When "cone" occurs in a line of the material, copy that line.

■ Records shown ■
■ ■ ■ ■

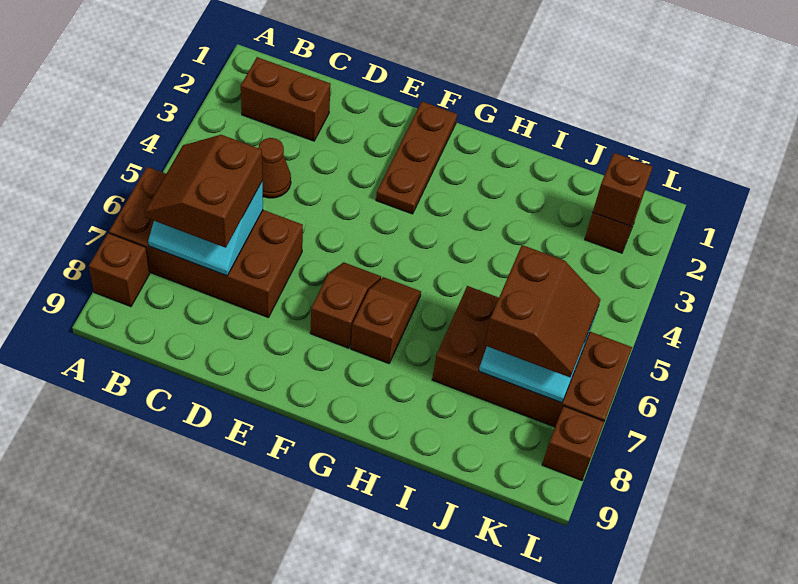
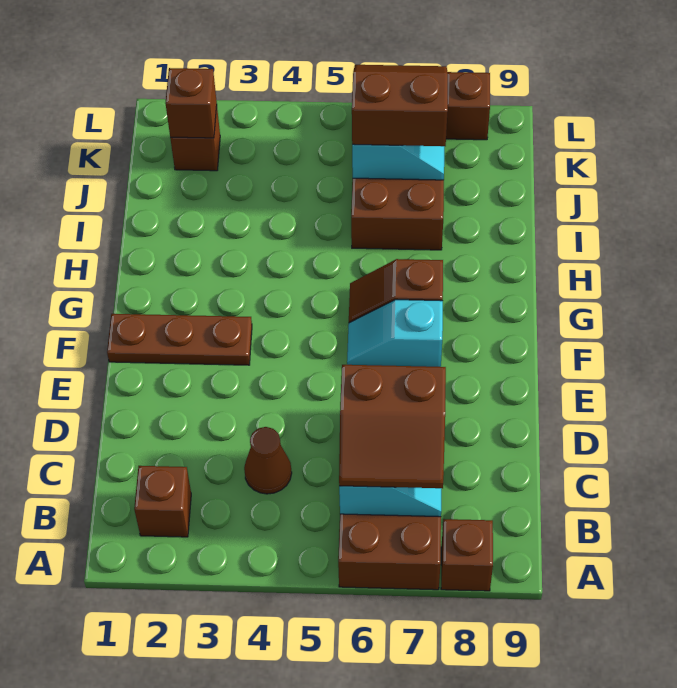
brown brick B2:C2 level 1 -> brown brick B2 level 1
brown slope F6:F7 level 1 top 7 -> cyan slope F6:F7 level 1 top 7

■ ■ ■ ■

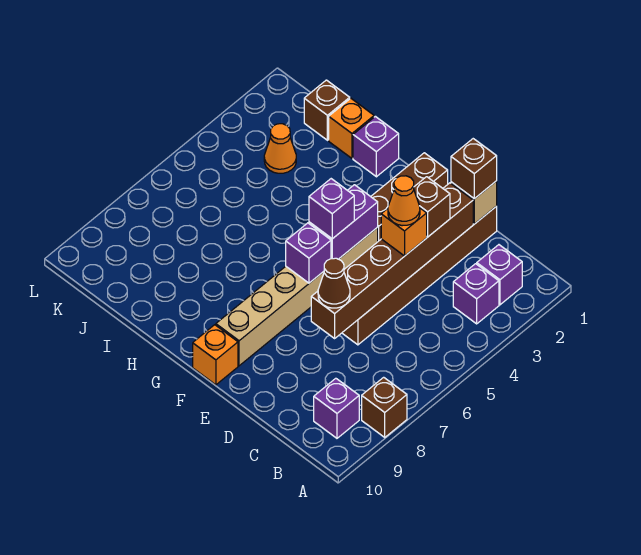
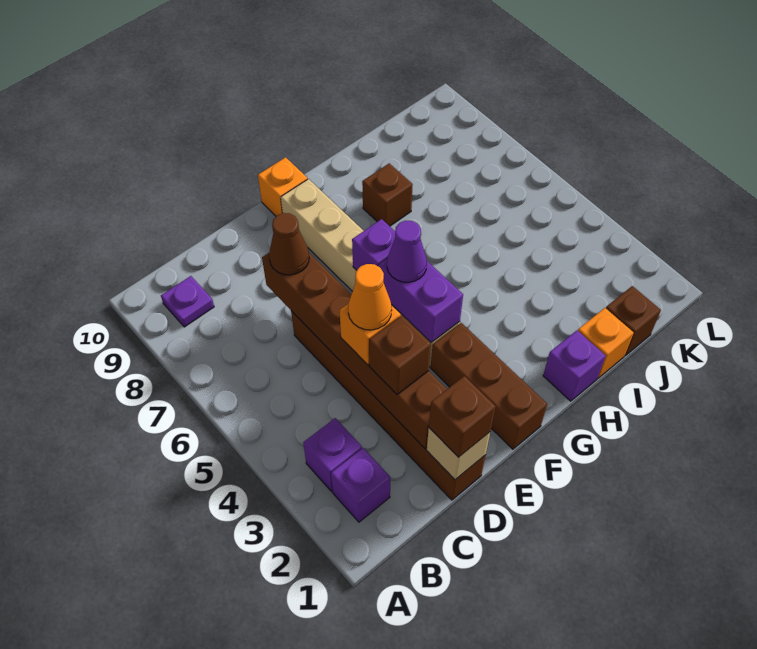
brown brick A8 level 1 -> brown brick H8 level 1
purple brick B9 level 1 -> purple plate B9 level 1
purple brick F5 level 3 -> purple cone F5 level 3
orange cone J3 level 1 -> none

■ ■ ■ ■

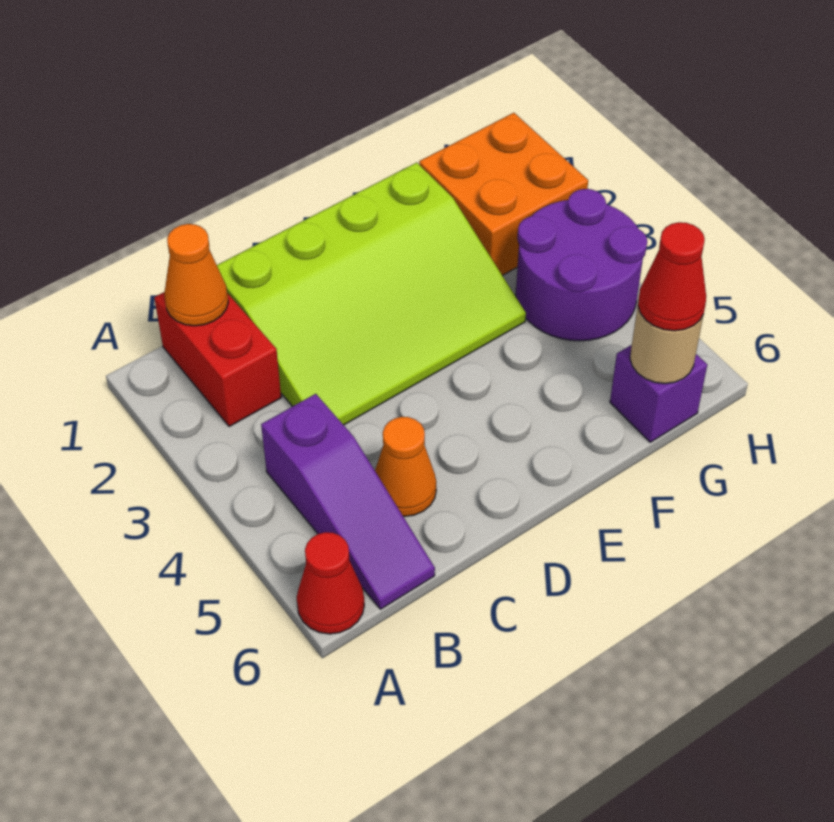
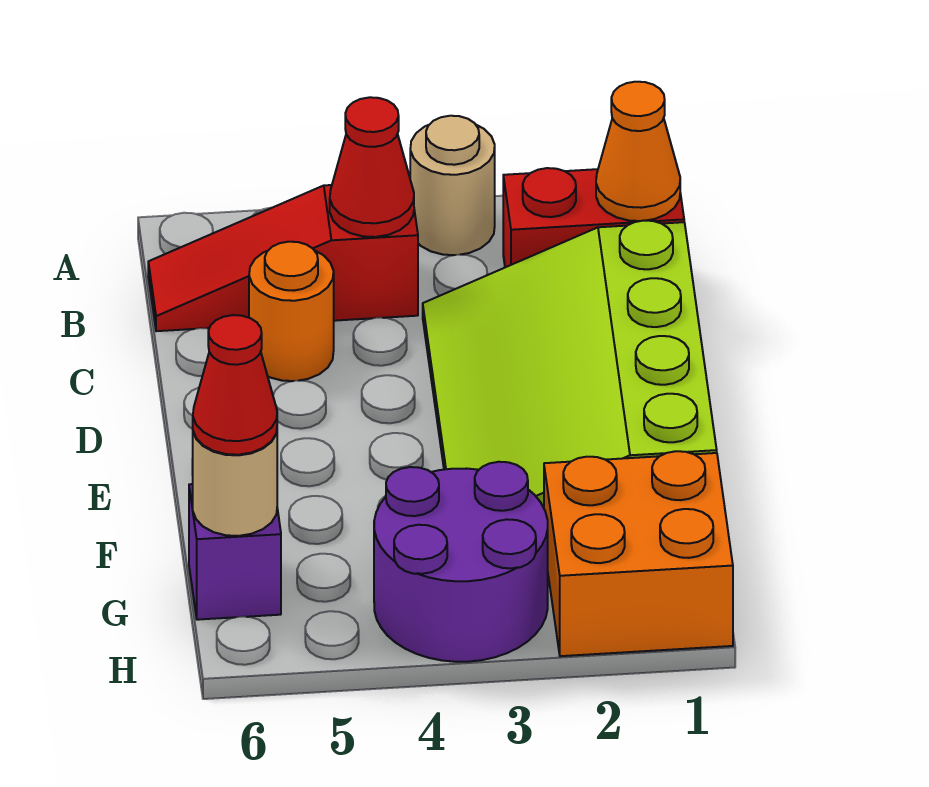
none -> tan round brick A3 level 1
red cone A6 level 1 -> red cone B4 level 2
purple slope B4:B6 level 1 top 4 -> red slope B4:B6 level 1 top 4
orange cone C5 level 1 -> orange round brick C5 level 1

■ ■ ■ ■

■ Final answer ■
purple brick F5 level 3 -> purple cone F5 level 3
orange cone J3 level 1 -> none
red cone A6 level 1 -> red cone B4 level 2
orange cone C5 level 1 -> orange round brick C5 level 1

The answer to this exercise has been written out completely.